Data section Block Start

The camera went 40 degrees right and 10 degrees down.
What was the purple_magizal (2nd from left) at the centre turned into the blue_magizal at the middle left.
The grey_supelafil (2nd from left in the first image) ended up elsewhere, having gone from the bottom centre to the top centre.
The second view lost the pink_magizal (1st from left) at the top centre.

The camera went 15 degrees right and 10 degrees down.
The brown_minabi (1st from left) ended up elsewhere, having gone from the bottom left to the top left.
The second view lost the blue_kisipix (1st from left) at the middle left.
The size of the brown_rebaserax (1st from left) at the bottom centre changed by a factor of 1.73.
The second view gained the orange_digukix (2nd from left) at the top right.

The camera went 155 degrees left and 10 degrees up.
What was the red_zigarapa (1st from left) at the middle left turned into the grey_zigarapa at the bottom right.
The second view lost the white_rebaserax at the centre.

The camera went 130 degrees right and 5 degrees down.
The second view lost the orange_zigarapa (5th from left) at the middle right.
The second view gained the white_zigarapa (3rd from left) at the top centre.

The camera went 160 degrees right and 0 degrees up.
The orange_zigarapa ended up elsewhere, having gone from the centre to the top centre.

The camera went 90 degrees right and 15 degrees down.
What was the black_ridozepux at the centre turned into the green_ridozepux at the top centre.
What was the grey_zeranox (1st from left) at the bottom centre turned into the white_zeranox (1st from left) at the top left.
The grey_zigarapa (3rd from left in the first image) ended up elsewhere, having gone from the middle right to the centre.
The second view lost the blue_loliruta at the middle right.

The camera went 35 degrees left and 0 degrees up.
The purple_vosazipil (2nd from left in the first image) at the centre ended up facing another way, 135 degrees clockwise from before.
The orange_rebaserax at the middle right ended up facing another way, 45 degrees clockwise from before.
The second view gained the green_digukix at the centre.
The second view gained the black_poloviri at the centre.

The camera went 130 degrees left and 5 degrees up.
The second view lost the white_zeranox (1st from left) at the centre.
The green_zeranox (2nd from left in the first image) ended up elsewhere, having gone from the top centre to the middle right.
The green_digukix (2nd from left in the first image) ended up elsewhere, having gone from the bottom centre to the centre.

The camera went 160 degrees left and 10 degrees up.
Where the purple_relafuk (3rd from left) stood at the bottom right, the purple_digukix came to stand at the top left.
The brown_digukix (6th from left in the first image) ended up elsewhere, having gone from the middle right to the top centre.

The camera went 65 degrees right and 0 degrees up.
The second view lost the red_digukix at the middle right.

Data section Block End

Your task is to restate, word for word, only those lines above that fall between the line holding "What was the purple_magizal" and the line holding "The grey_supelafil (2nd", inclusive.

What was the purple_magizal (2nd from left) at the centre turned into the blue_magizal at the middle left.
The grey_supelafil (2nd from left in the first image) ended up elsewhere, having gone from the bottom centre to the top centre.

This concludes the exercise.